> _Required work_
The listing below should be reproduced exactly, with the pictures omitted.

Segment Open

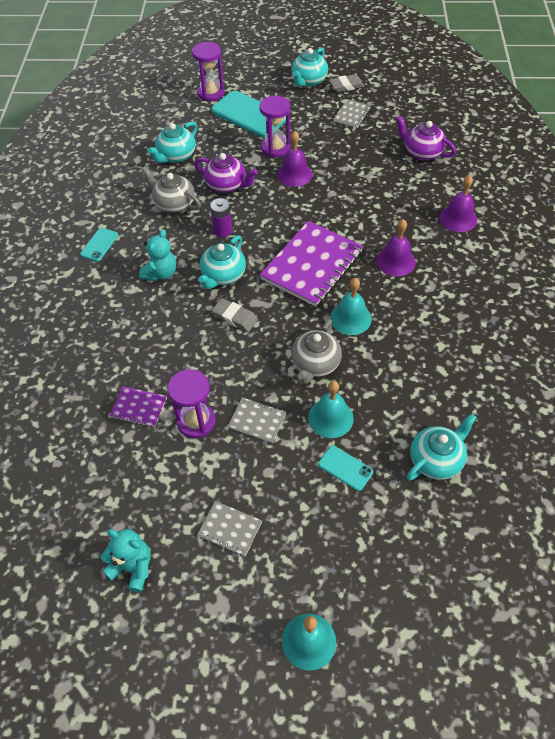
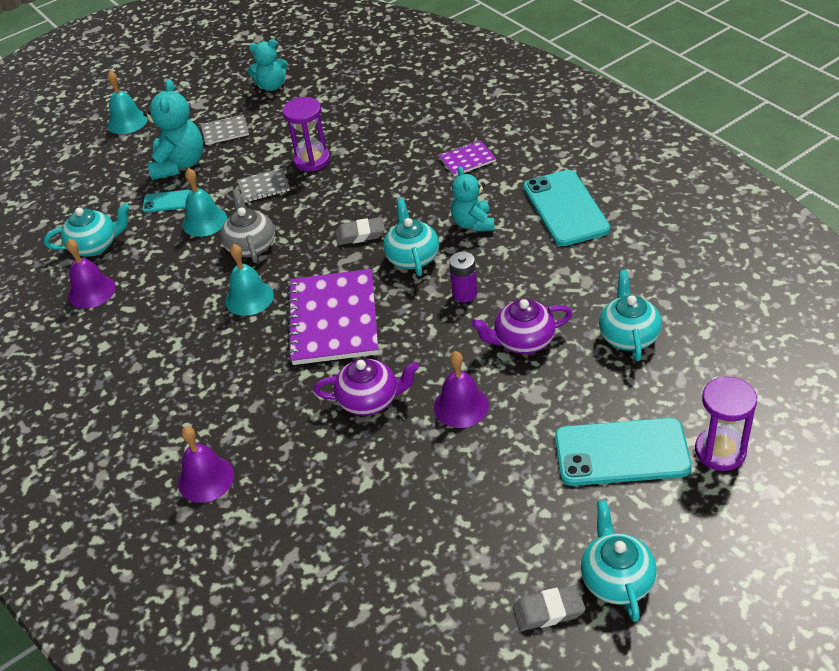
camera: 145 degrees right, 10 degrees down
(99, 245) = (565, 208): turquoise phone -> turquoise phone, size x2.04
(139, 407) = (366, 142): purple notebook -> purple notebook (467, 160)
(174, 204) = (551, 286): grey teapot -> none
(275, 148) = (525, 426): purple hourglass -> none
(303, 513) = (179, 164): none -> turquoise teddy bear
(346, 86) = (548, 611): grey eraser -> grey eraser turned 45 degrees clockwise
(352, 114) = (483, 555): grey notebook -> none
(395, 261) = (246, 379): purple bell -> purple bell (91, 291)
(422, 152) = (323, 555): purple teapot -> purple teapot (369, 400)
(436, 460) = (95, 246): turquoise teapot -> turquoise teapot turned 120 degrees counterclockwise

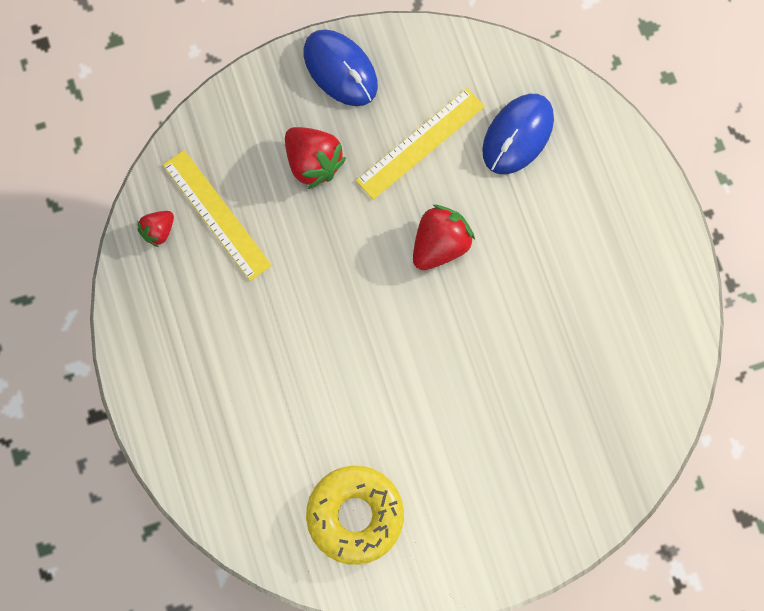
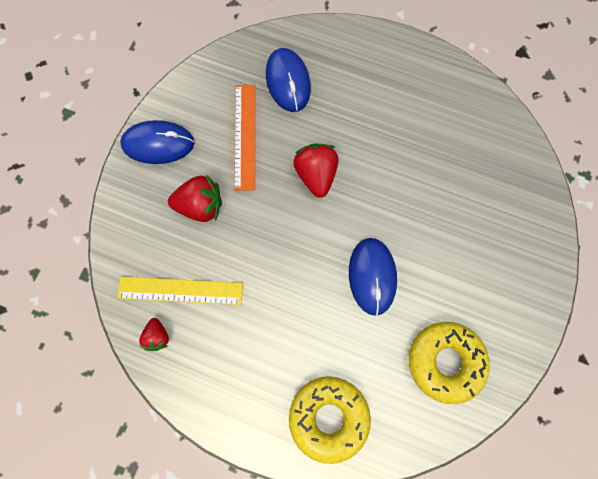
camera: 50 degrees left, 0 degrees up
(213, 445) = (328, 417): none -> yellow donut
(381, 381) = (372, 276): none -> blue mouse
(420, 143) = (245, 136): yellow ruler -> orange ruler

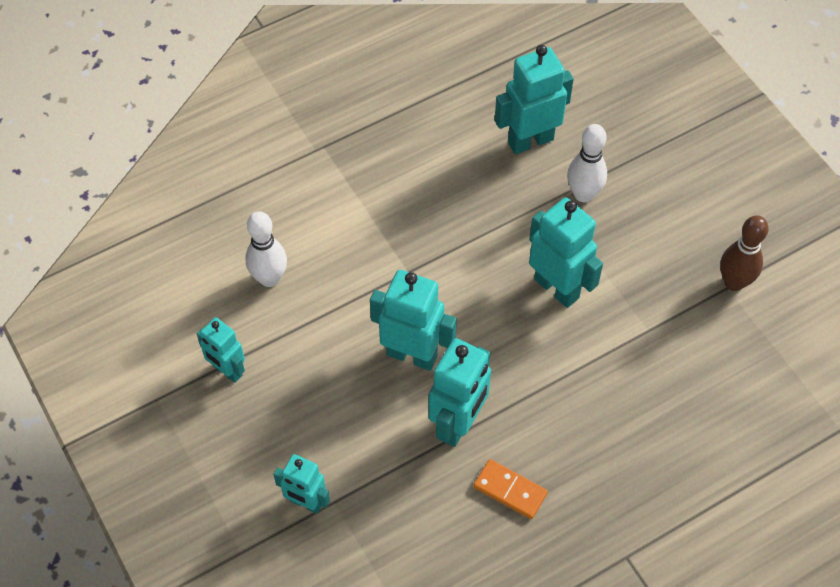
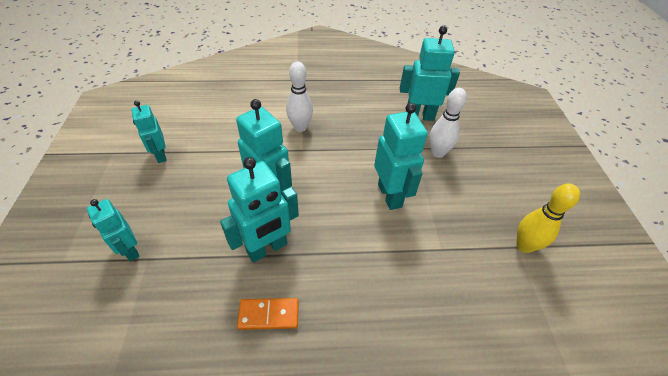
camera: 25 degrees right, 10 degrees down
(269, 278) = (224, 122): white bowling pin -> white bowling pin (300, 127)
(510, 490) = (269, 315): orange domino -> orange domino turned 60 degrees counterclockwise
(734, 282) = (524, 246): brown bowling pin -> yellow bowling pin

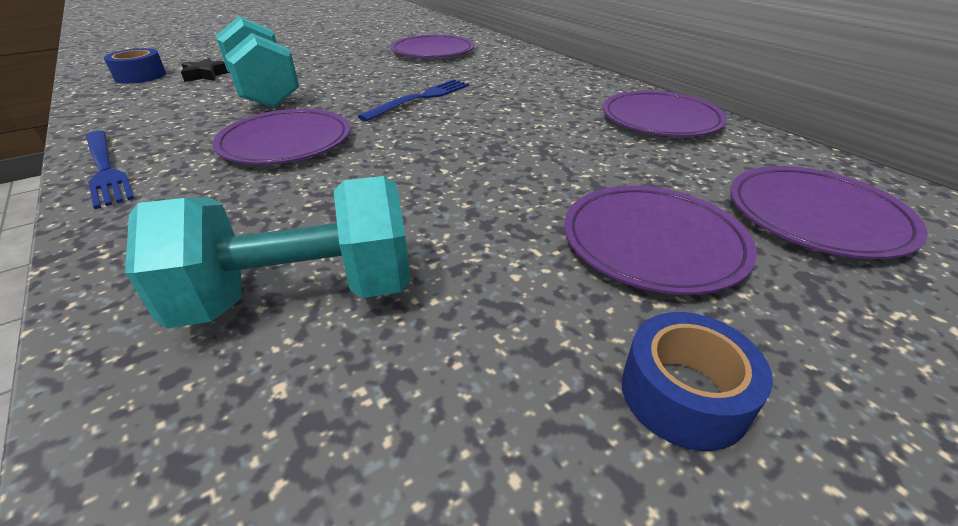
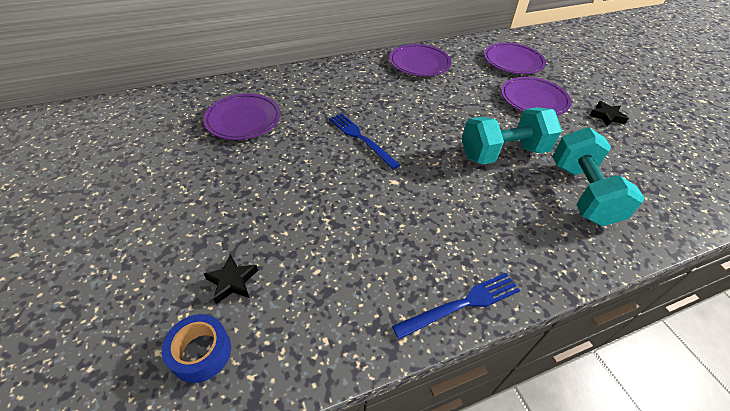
camera: 80 degrees left, 10 degrees up
(265, 92) = (312, 226): turquoise dumbbell -> turquoise dumbbell (503, 153)
(286, 142) = (427, 205): purple plate -> none
(683, 394) = (606, 117): blue tape -> black star

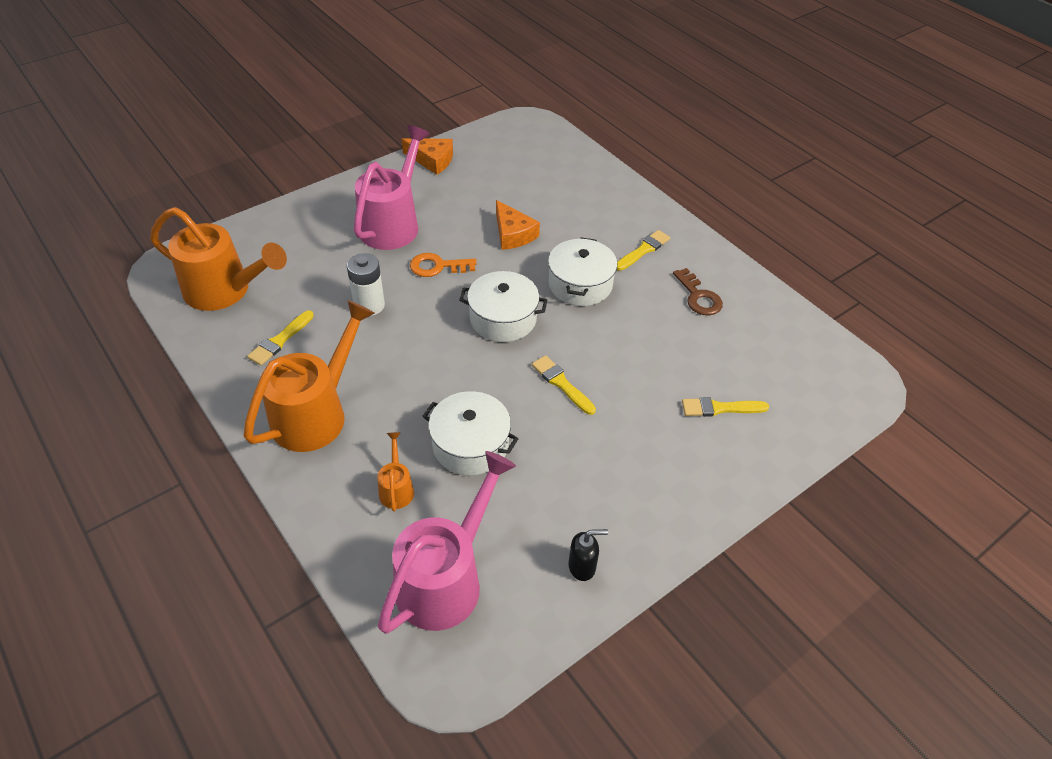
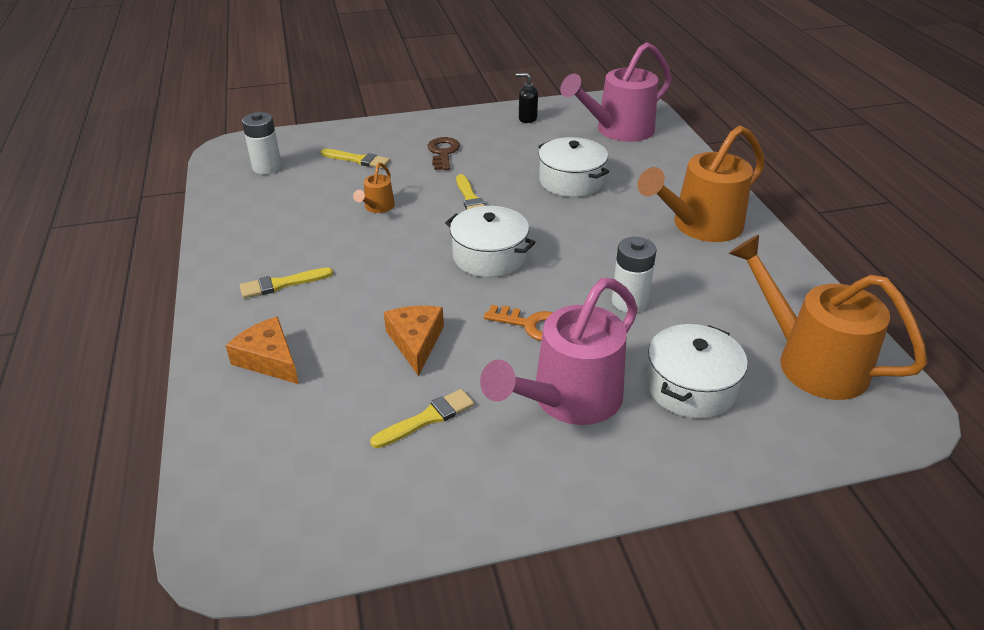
camera: 155 degrees left, 10 degrees down
(280, 340) = (736, 291): yellow brush -> yellow brush (427, 418)
(396, 488) = (639, 172): orange watering can -> orange watering can (377, 207)
(432, 160) = (457, 507): orange cheese -> orange cheese (269, 359)
(580, 284) = (385, 267): white pot -> white pot (690, 387)
(698, 297) = (280, 229): brown key -> brown key (443, 152)
(796, 367) = (267, 167): none -> white battery

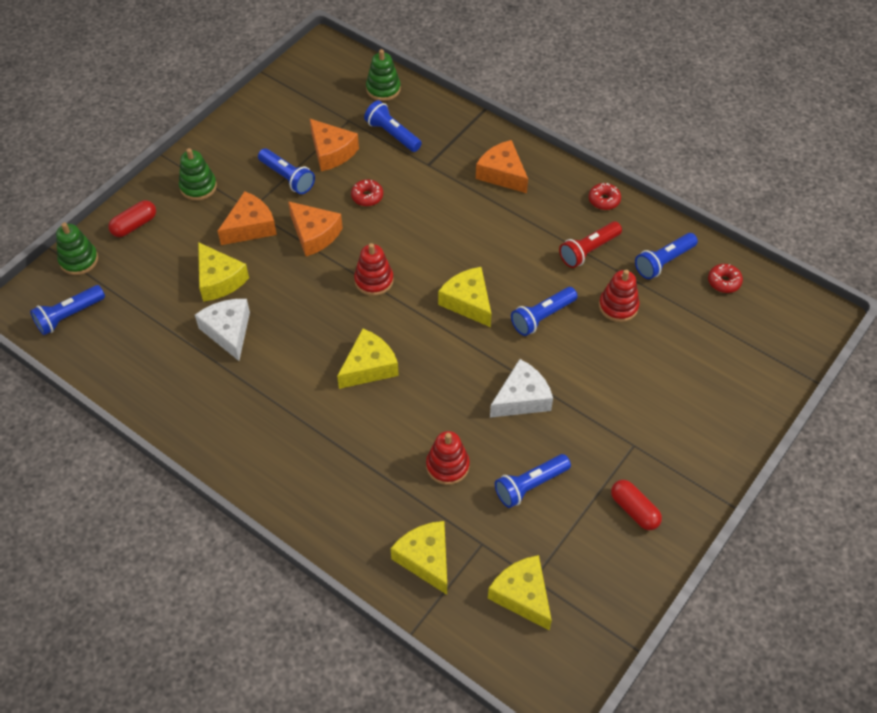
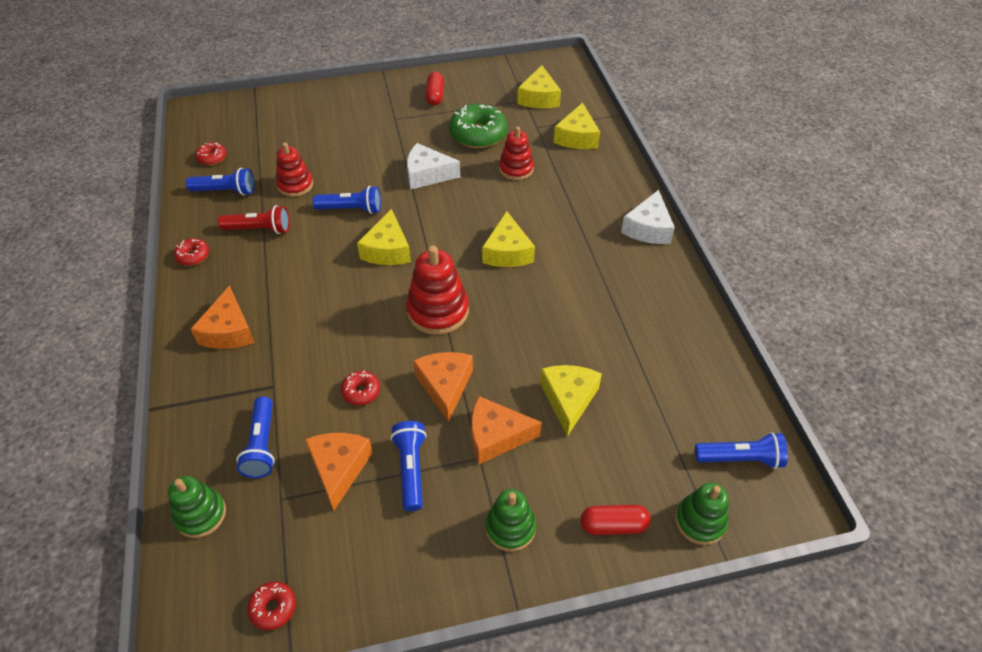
camera: 140 degrees left, 5 degrees down
(228, 331) = (596, 346): white cheese -> white cheese (648, 228)
(296, 82) = (273, 608): none -> red donut
(369, 367) = (507, 252): yellow cheese -> yellow cheese turned 90 degrees counterclockwise
(374, 280) = (438, 311): red stacking toy -> red stacking toy, size x1.51
(530, 486) = (478, 134): blue flashlight -> green donut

Segment Closed

> _Exercise solution_
camera: 145 degrees right, 10 degrees down
(99, 245) = (565, 208): turquoise phone -> turquoise phone, size x2.04
(139, 407) = (366, 142): purple notebook -> purple notebook (467, 160)
(174, 204) = (551, 286): grey teapot -> none
(275, 148) = (525, 426): purple hourglass -> none
(303, 513) = (179, 164): none -> turquoise teddy bear
(346, 86) = (548, 611): grey eraser -> grey eraser turned 45 degrees clockwise
(352, 114) = (483, 555): grey notebook -> none
(395, 261) = (246, 379): purple bell -> purple bell (91, 291)
(422, 152) = (323, 555): purple teapot -> purple teapot (369, 400)
(436, 460) = (95, 246): turquoise teapot -> turquoise teapot turned 120 degrees counterclockwise

camera: 50 degrees left, 0 degrees up
(213, 445) = (328, 417): none -> yellow donut
(381, 381) = (372, 276): none -> blue mouse
(420, 143) = (245, 136): yellow ruler -> orange ruler

camera: 25 degrees right, 10 degrees down
(269, 278) = (224, 122): white bowling pin -> white bowling pin (300, 127)
(510, 490) = (269, 315): orange domino -> orange domino turned 60 degrees counterclockwise
(734, 282) = (524, 246): brown bowling pin -> yellow bowling pin

camera: 80 degrees left, 10 degrees up
(265, 92) = (312, 226): turquoise dumbbell -> turquoise dumbbell (503, 153)
(286, 142) = (427, 205): purple plate -> none
(683, 394) = (606, 117): blue tape -> black star

camera: 155 degrees left, 10 degrees down
(280, 340) = (736, 291): yellow brush -> yellow brush (427, 418)
(396, 488) = (639, 172): orange watering can -> orange watering can (377, 207)
(432, 160) = (457, 507): orange cheese -> orange cheese (269, 359)
(580, 284) = (385, 267): white pot -> white pot (690, 387)
(698, 297) = (280, 229): brown key -> brown key (443, 152)
(796, 367) = (267, 167): none -> white battery

camera: 140 degrees left, 5 degrees down
(228, 331) = (596, 346): white cheese -> white cheese (648, 228)
(296, 82) = (273, 608): none -> red donut
(369, 367) = (507, 252): yellow cheese -> yellow cheese turned 90 degrees counterclockwise
(374, 280) = (438, 311): red stacking toy -> red stacking toy, size x1.51
(530, 486) = (478, 134): blue flashlight -> green donut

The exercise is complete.